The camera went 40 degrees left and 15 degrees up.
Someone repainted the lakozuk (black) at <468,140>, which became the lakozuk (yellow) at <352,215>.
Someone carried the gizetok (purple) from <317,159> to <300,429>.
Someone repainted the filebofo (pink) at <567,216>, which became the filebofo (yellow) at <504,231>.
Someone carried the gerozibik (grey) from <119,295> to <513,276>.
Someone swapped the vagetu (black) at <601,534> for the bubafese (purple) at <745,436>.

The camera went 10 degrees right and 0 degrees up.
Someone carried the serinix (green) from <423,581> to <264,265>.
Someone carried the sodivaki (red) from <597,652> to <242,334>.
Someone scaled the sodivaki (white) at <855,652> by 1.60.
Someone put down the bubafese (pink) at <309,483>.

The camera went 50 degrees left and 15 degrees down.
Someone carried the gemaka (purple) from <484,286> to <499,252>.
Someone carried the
· · · · · · ·
_Exercise_. Above are the records. Identify each line that contains the word "became".

_Task output_.
Someone repainted the lakozuk (black) at <468,140>, which became the lakozuk (yellow) at <352,215>.
Someone repainted the filebofo (pink) at <567,216>, which became the filebofo (yellow) at <504,231>.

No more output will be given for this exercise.